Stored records
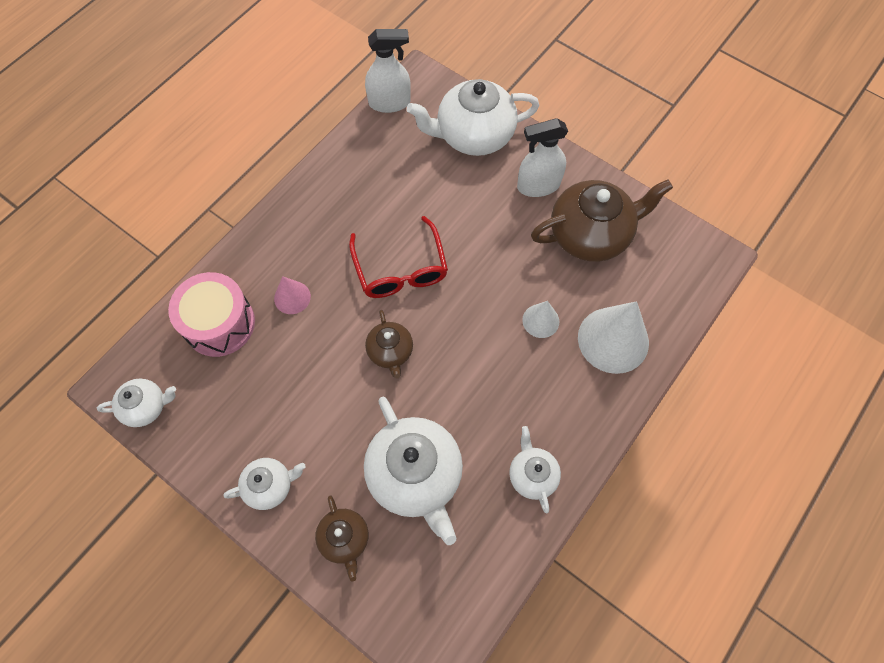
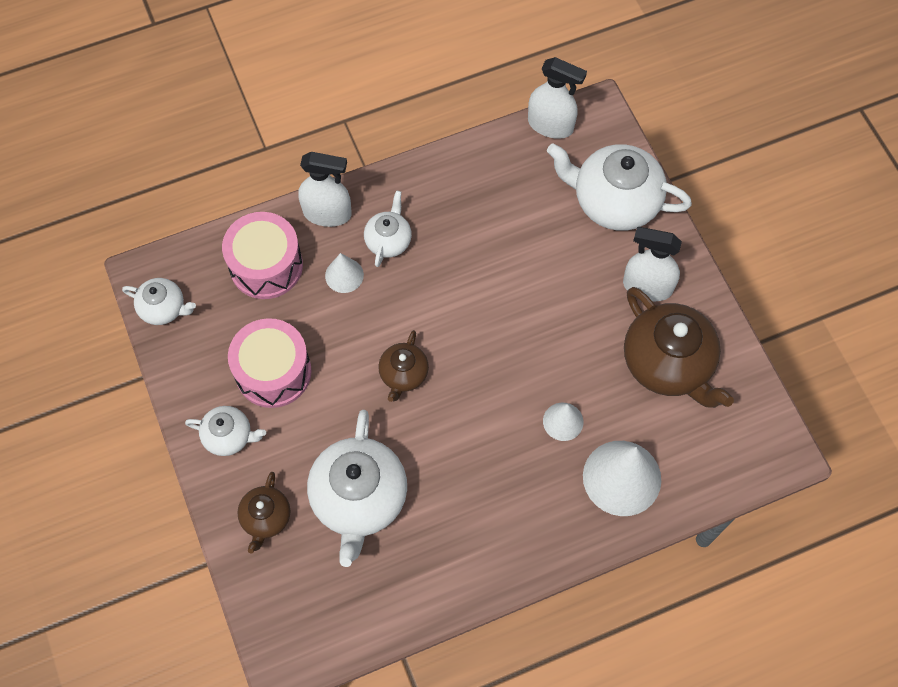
camera: 30 degrees right, 0 degrees up
(248, 255) = (327, 213): none -> white spray bottle
(277, 409) = (273, 372): none -> pink drum
(292, 297) = (344, 275): pink cone -> white cone
(400, 268) = (460, 300): red glasses -> none
(532, 475) = (464, 557): white teapot -> white teapot (388, 240)
(591, 234) = (668, 364): brown teapot -> brown teapot turned 45 degrees clockwise

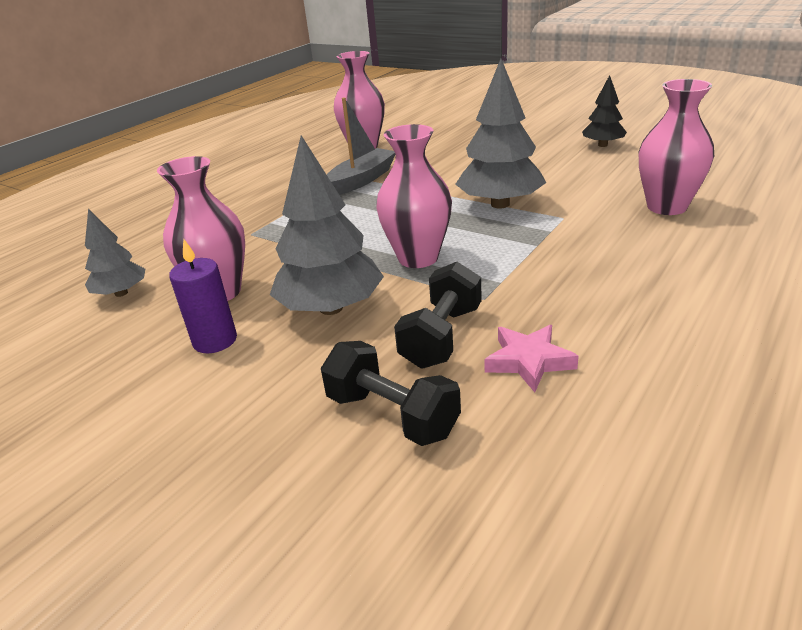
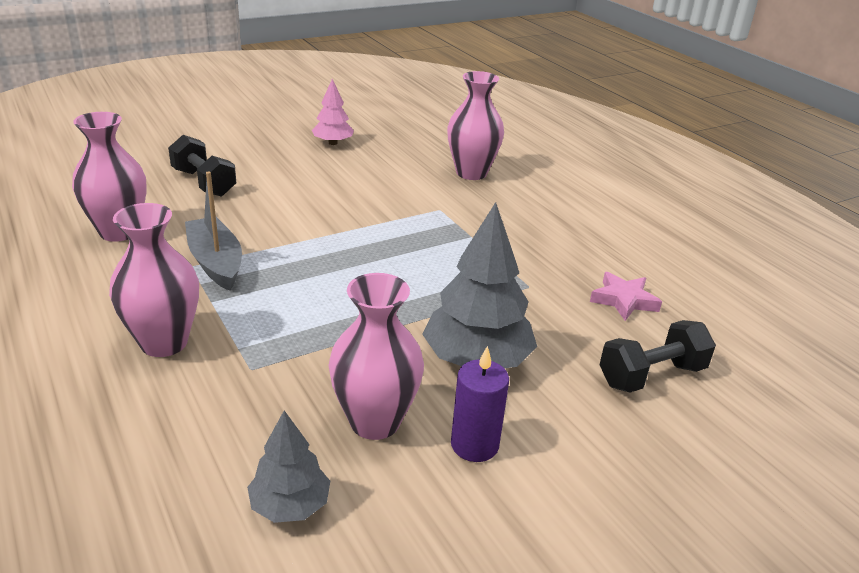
camera: 70 degrees left, 0 degrees up
(418, 258) = (433, 290): pink vase -> pink vase (164, 342)
(441, 336) = (567, 322): black dumbbell -> black dumbbell (204, 183)
(500, 204) = (381, 221): grey tree -> none
(602, 145) = (333, 143): black tree -> pink tree

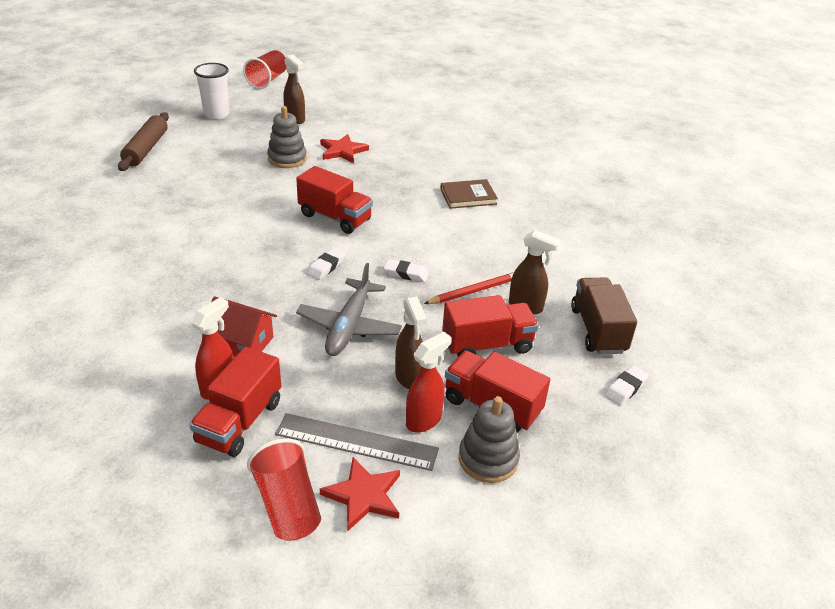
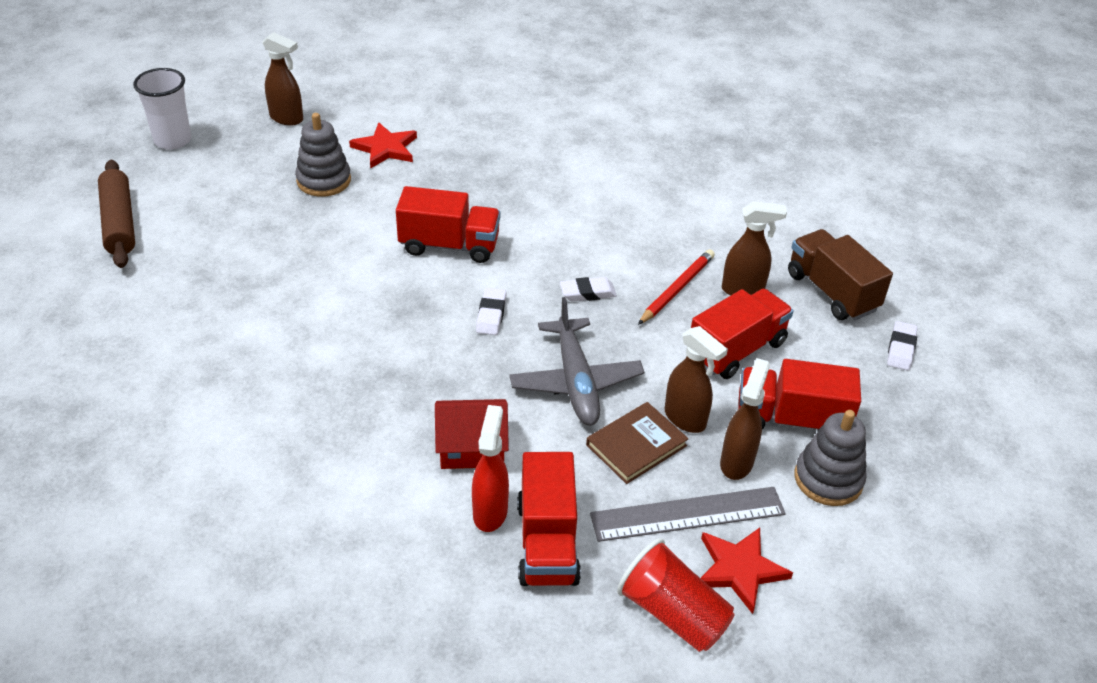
camera: 25 degrees left, 5 degrees up
(267, 80) = (200, 68): red cup -> none
(424, 420) = (737, 462): red spray bottle -> brown spray bottle
(468, 196) = (582, 167): brown book -> brown book (636, 445)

**Your task**
Only one thing is required here: an exact copy of the lines from the one bearing "(591, 234) = (668, 364): brown" through the final line above, both included, with pictures left out.

**Response area**
(591, 234) = (668, 364): brown teapot -> brown teapot turned 45 degrees clockwise

camera: 70 degrees left, 0 degrees up
(418, 258) = (433, 290): pink vase -> pink vase (164, 342)
(441, 336) = (567, 322): black dumbbell -> black dumbbell (204, 183)
(500, 204) = (381, 221): grey tree -> none
(602, 145) = (333, 143): black tree -> pink tree

camera: 25 degrees left, 5 degrees up
(267, 80) = (200, 68): red cup -> none
(424, 420) = (737, 462): red spray bottle -> brown spray bottle
(468, 196) = (582, 167): brown book -> brown book (636, 445)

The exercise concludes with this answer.